> **Data provided**:
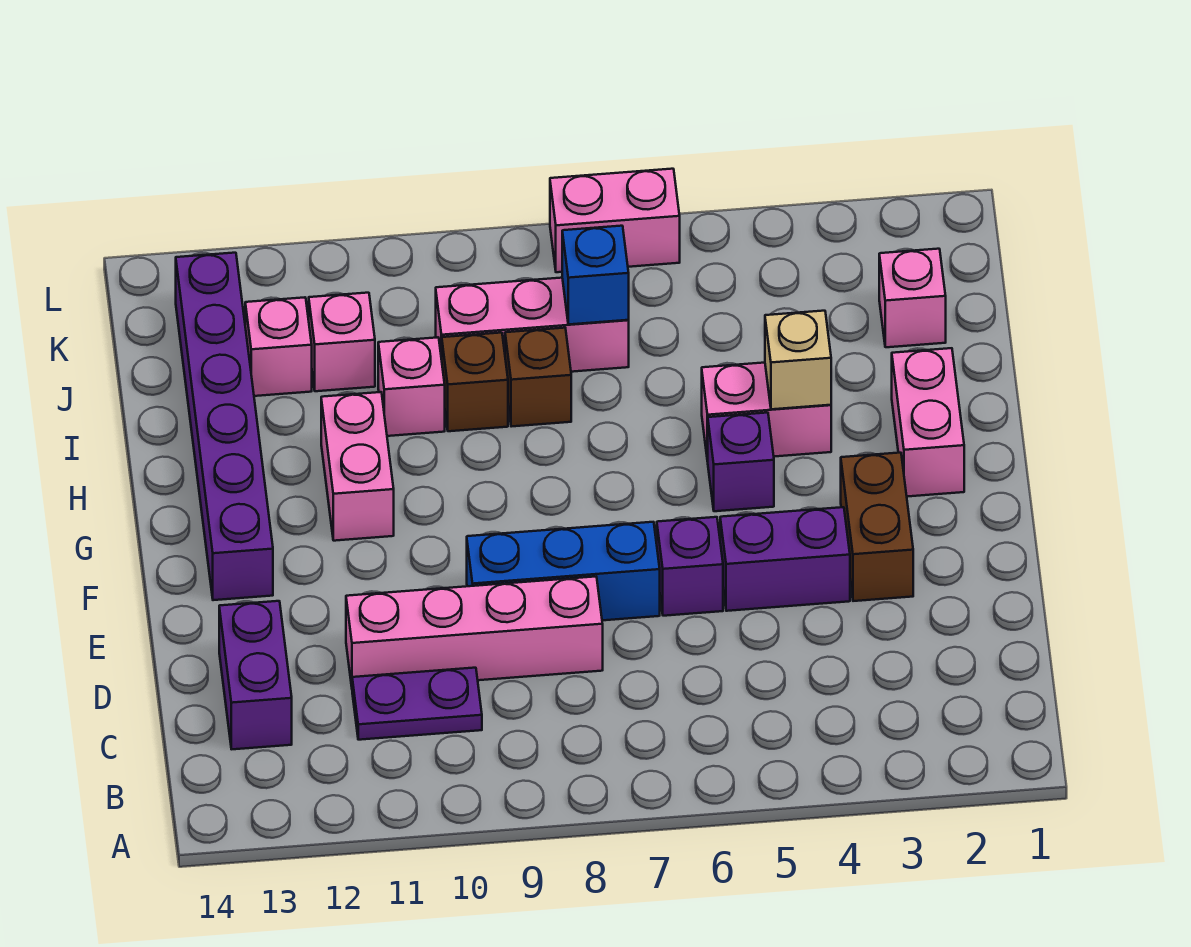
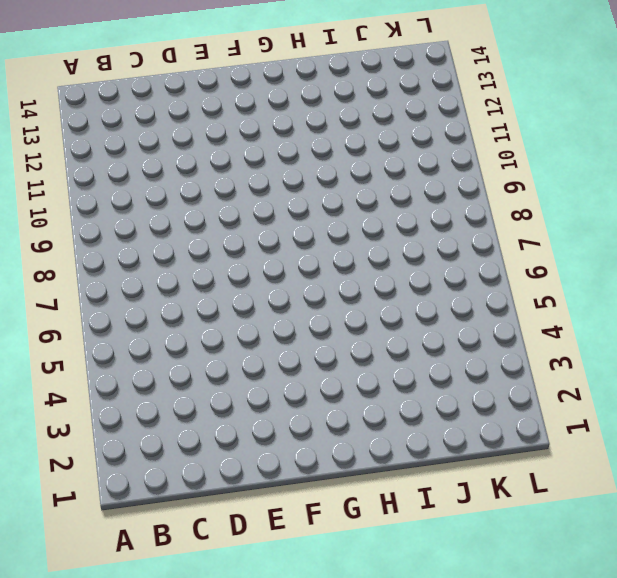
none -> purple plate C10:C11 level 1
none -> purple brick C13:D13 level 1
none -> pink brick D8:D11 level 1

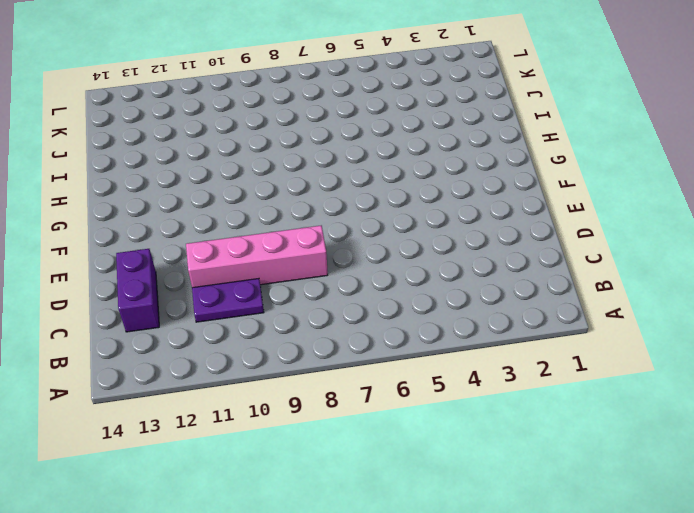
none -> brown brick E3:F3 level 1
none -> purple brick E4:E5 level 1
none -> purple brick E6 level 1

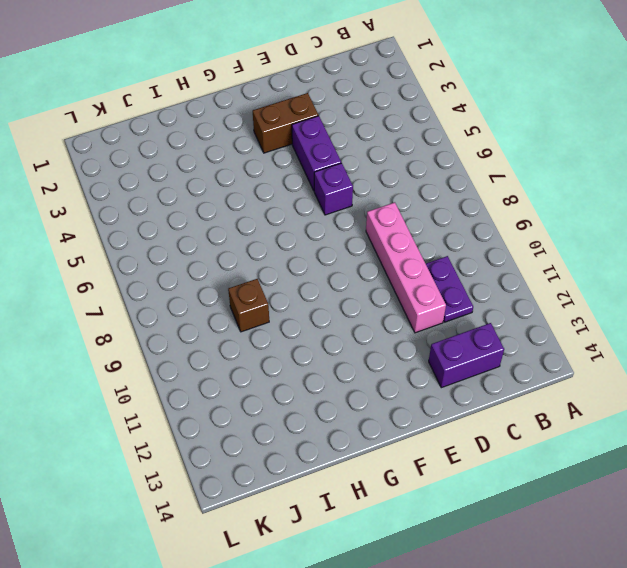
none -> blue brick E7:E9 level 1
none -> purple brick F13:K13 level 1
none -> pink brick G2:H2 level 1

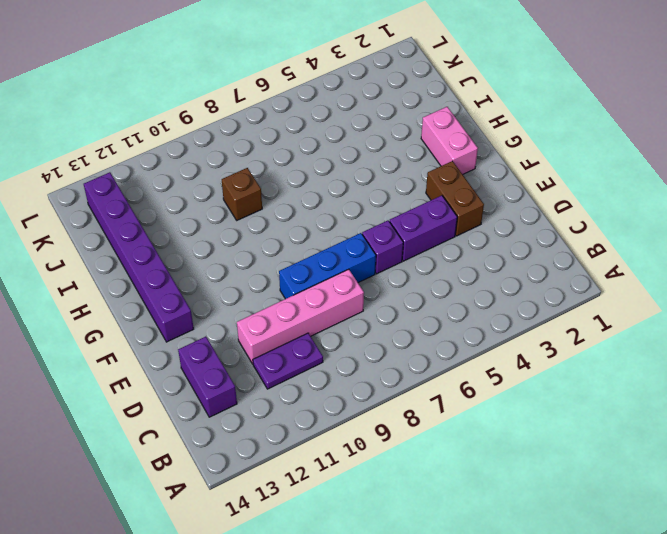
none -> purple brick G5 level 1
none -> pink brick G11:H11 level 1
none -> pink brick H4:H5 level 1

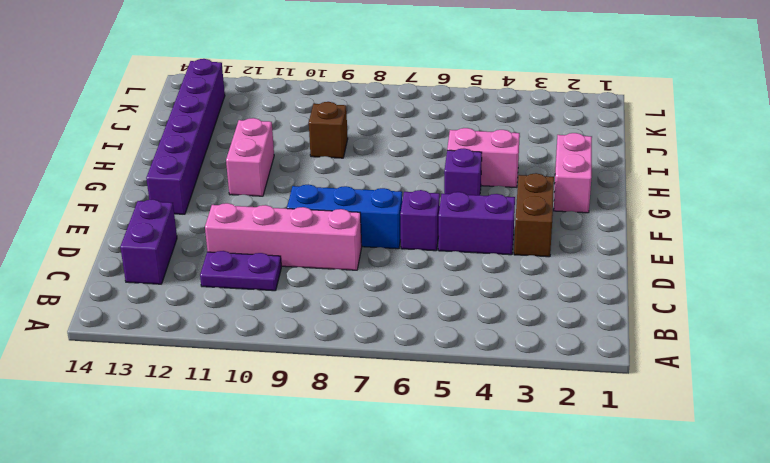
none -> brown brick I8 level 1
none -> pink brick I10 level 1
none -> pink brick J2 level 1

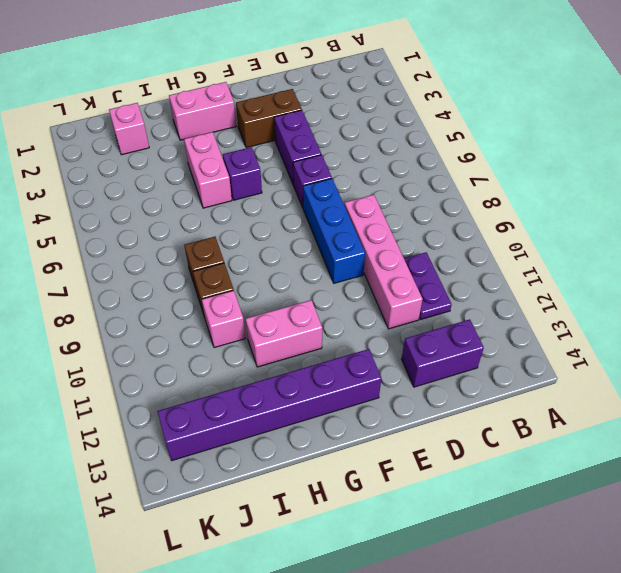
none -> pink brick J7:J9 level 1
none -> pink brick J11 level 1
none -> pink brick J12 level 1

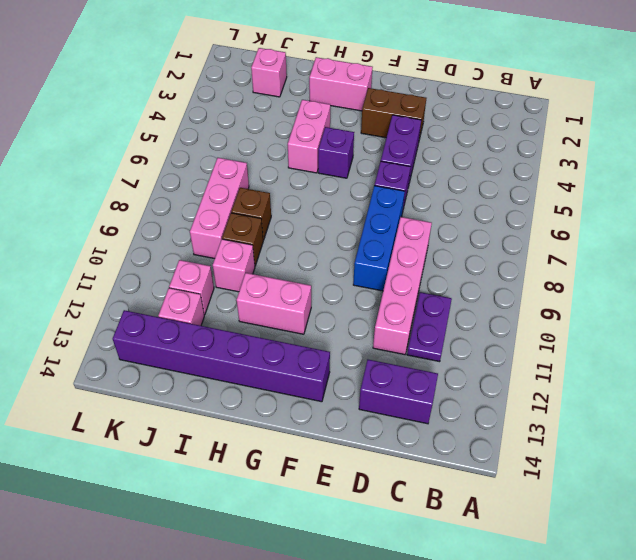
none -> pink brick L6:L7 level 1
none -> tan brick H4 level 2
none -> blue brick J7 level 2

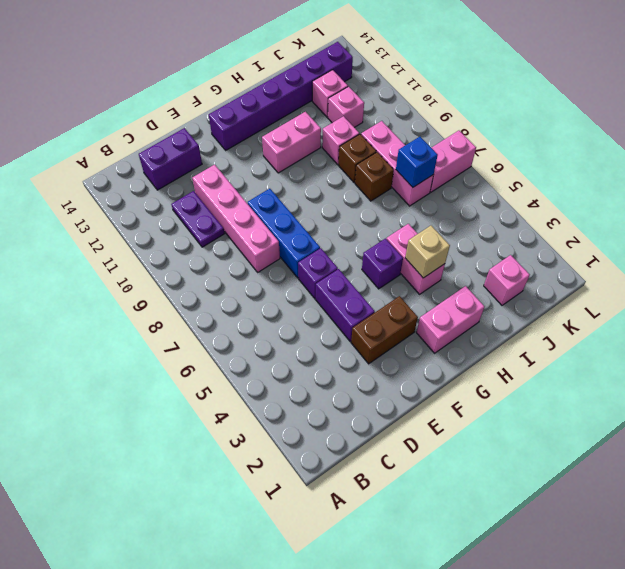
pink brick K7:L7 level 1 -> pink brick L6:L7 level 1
---
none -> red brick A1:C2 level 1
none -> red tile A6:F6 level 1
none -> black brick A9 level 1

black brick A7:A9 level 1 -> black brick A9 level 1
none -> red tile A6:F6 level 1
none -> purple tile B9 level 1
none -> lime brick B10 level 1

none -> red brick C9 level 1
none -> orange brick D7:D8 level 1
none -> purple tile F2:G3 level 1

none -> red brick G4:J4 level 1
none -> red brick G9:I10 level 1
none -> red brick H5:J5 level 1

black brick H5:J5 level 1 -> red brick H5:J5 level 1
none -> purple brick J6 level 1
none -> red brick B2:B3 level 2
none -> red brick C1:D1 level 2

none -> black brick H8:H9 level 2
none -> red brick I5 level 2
* * *
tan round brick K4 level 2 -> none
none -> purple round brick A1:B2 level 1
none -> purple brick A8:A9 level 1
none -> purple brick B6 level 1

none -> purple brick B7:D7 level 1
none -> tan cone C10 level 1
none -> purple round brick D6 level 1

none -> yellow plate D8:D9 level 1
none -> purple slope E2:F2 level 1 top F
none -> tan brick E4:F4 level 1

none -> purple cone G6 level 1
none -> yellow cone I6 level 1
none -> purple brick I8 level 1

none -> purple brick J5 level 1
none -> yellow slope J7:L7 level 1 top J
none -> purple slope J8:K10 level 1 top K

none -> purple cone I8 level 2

> **Problem description**: Going down the listing above, begin printing at the line with "none -> red brick C1:D1 level 2" and finish with the line with "none -> red brick I5 level 2", exactly as they appear.

> **Answer for the task**:
none -> red brick C1:D1 level 2

none -> black brick H8:H9 level 2
none -> red brick I5 level 2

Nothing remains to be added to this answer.